(Stored items from a collection)
************

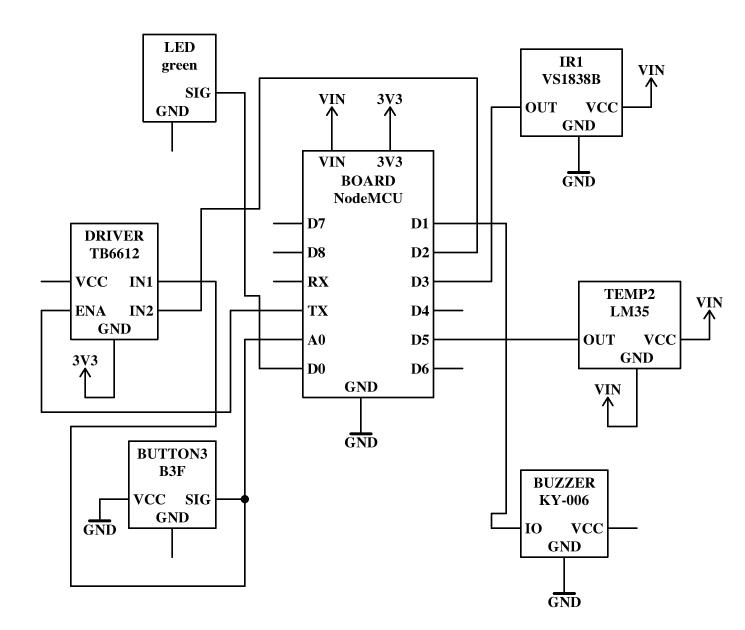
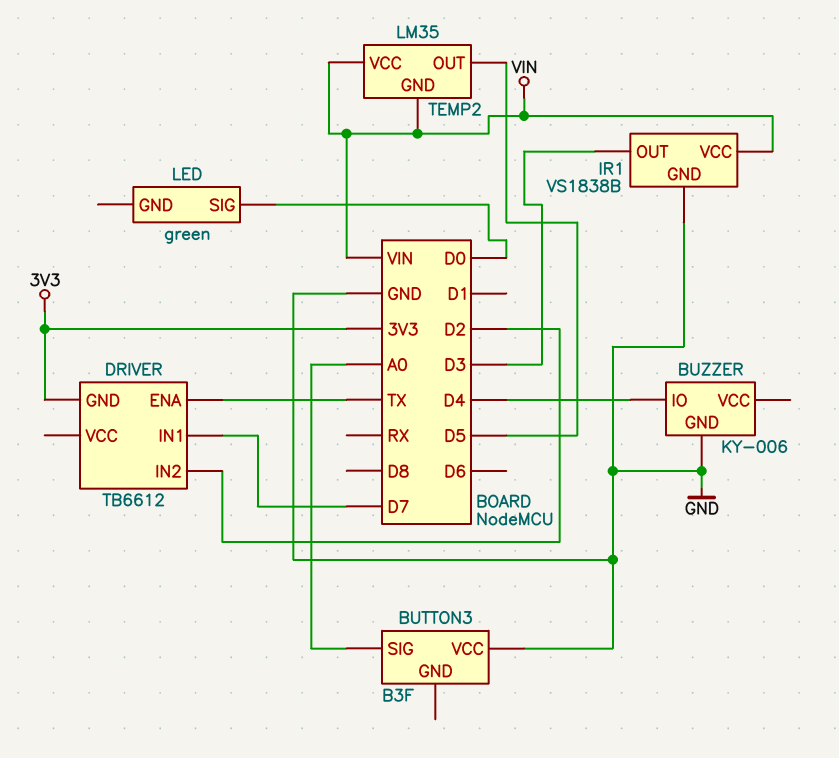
BUZZER pin IO: D1 -> D4
DRIVER pin IN1: A0 -> D7

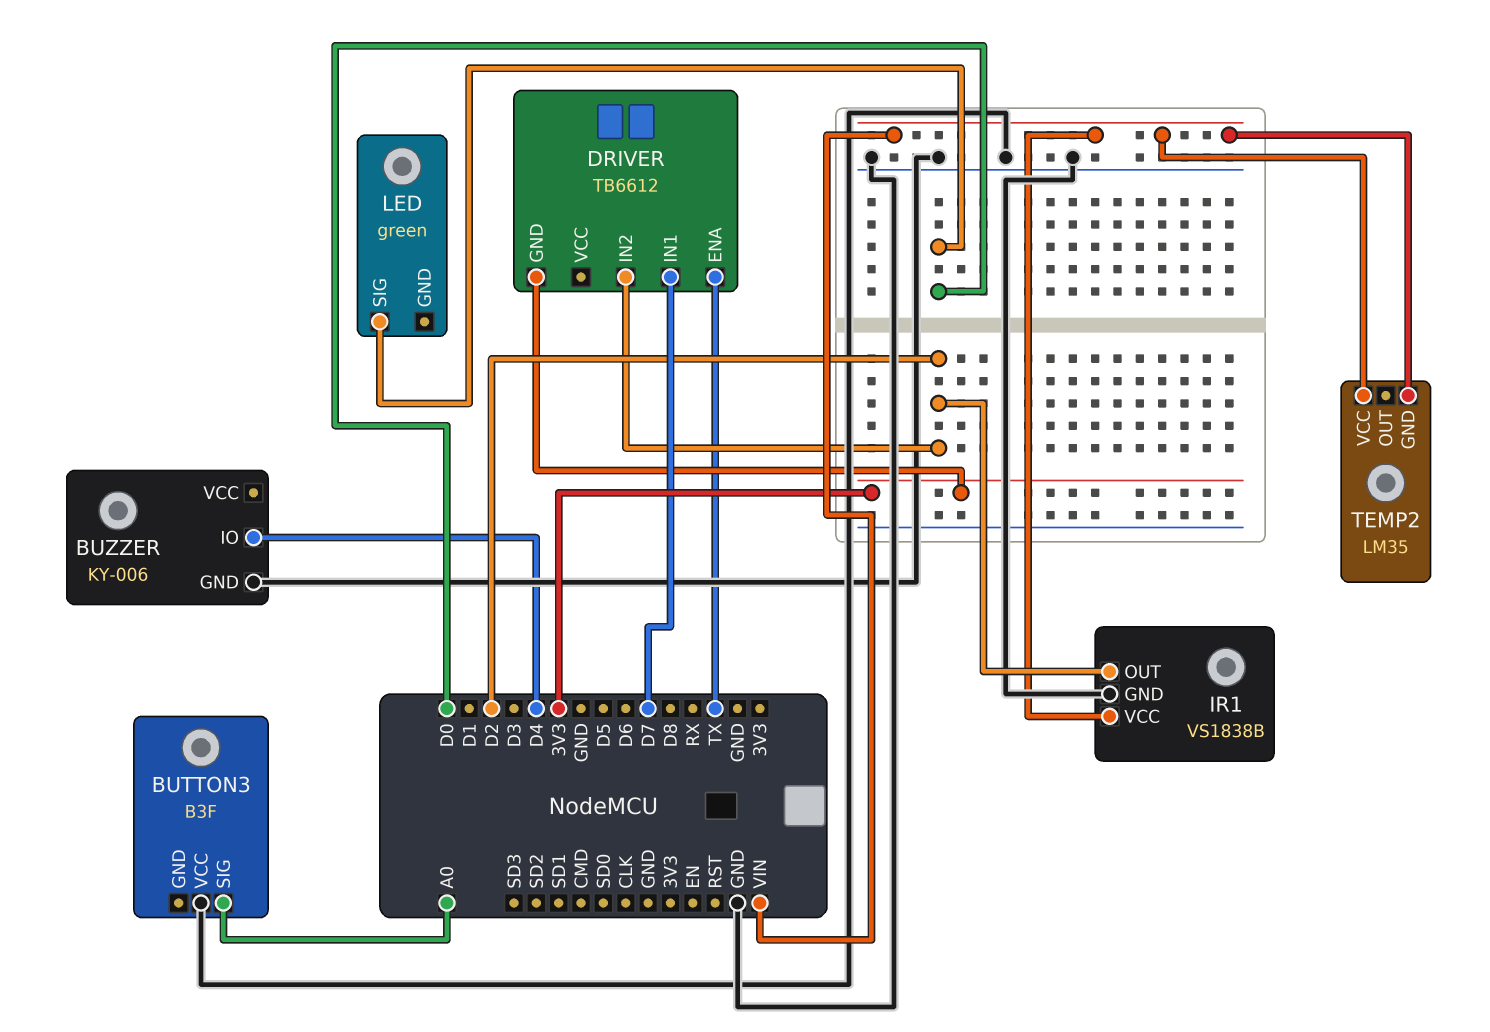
IR1 pin OUT: D3 -> D2
TEMP2 pin OUT: D5 -> none

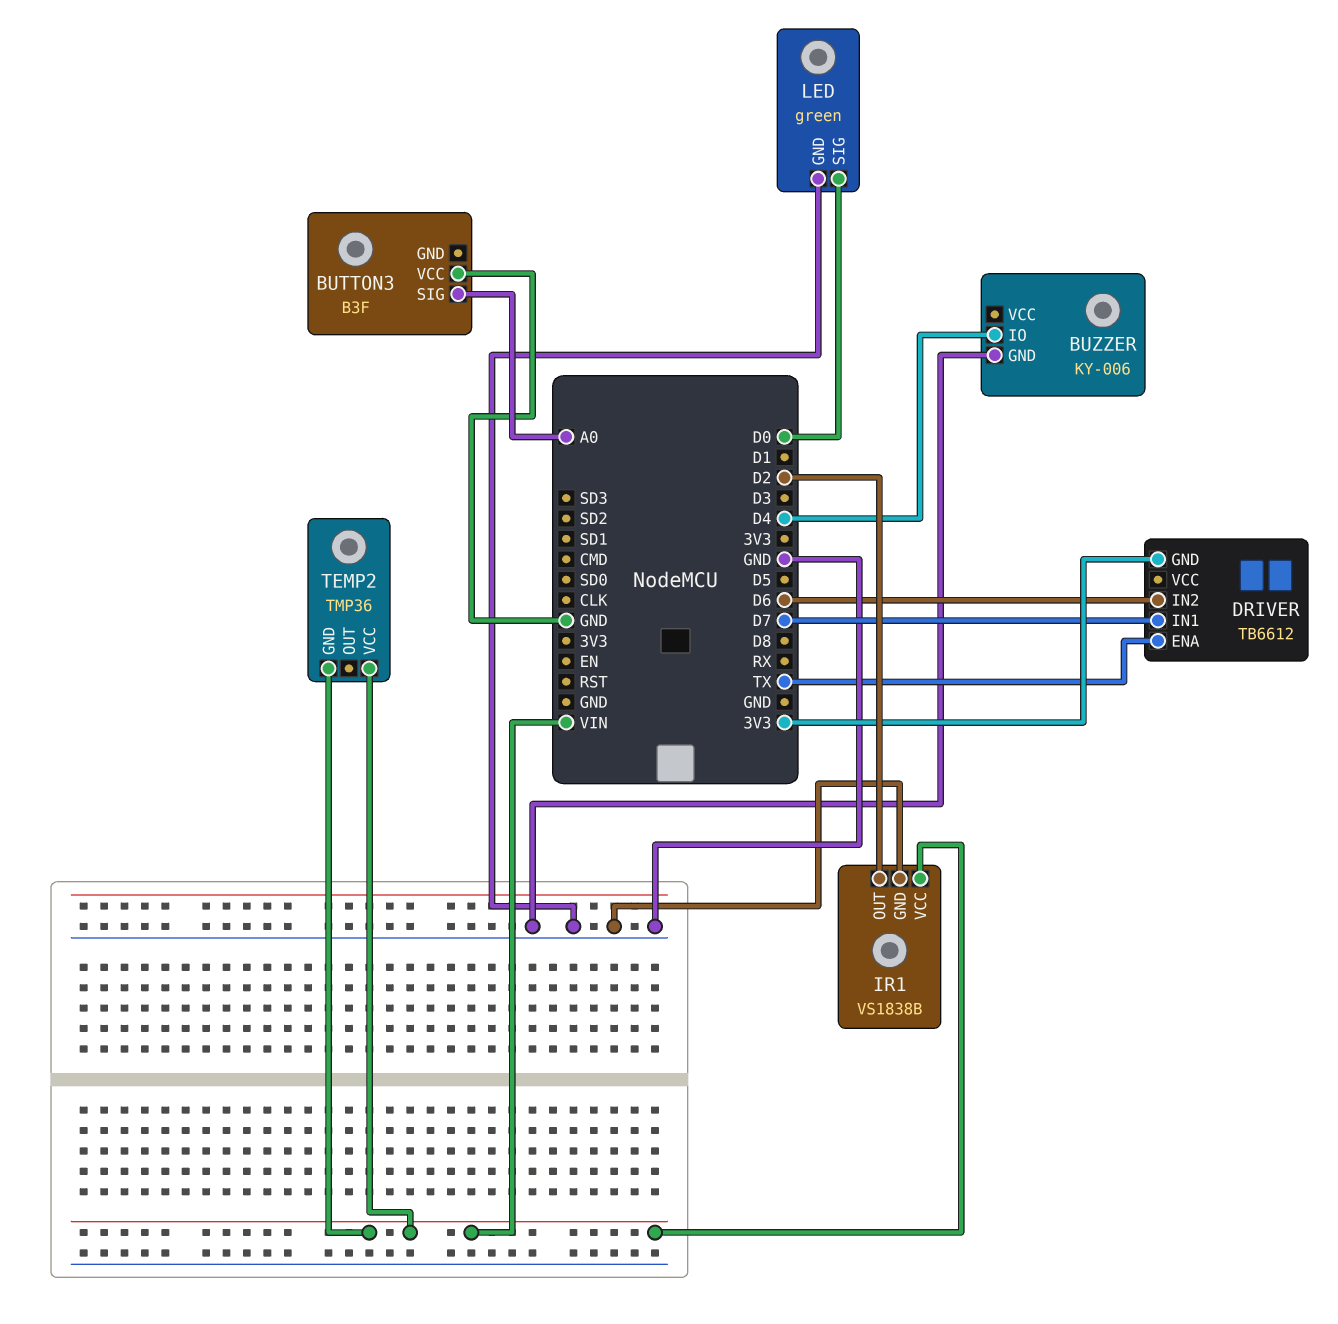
DRIVER pin IN2: D2 -> D6
LED pin GND: none -> GND
TEMP2: LM35 -> TMP36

************

YOUR GOAL - Going through the records above, state how many lines carry "DRIVER", with no other text.

OUTPUT OF THE TASK - 2